TASK: Line count for "closed": give the number of lines in the records below that hold it, and nothing else.

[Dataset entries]
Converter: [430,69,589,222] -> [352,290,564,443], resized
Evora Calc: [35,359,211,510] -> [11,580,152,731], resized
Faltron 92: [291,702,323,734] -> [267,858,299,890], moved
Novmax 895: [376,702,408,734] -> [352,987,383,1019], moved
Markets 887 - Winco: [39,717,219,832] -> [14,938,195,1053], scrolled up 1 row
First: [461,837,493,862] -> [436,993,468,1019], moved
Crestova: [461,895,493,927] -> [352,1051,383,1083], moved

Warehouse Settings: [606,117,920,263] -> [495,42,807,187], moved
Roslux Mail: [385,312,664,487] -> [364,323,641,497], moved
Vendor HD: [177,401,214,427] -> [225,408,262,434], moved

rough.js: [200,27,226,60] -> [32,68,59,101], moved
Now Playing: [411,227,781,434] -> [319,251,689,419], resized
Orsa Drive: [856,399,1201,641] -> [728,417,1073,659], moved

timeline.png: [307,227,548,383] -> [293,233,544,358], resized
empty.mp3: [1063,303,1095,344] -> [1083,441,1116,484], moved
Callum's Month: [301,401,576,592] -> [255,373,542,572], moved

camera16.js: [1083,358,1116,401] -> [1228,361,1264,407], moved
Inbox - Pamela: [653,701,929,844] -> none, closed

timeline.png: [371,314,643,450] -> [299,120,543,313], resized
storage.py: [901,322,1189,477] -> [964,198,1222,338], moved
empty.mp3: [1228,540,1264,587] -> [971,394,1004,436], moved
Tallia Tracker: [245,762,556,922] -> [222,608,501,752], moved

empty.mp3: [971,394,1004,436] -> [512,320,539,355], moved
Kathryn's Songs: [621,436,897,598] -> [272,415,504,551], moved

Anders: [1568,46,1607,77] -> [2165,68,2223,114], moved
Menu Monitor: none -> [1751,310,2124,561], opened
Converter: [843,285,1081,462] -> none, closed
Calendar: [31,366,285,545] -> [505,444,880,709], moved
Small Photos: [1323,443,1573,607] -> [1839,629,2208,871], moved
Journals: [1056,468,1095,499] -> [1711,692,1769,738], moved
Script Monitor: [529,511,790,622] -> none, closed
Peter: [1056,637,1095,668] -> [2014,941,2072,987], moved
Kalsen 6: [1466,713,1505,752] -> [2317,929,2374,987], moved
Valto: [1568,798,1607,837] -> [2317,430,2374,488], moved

TASK ANSWER: 3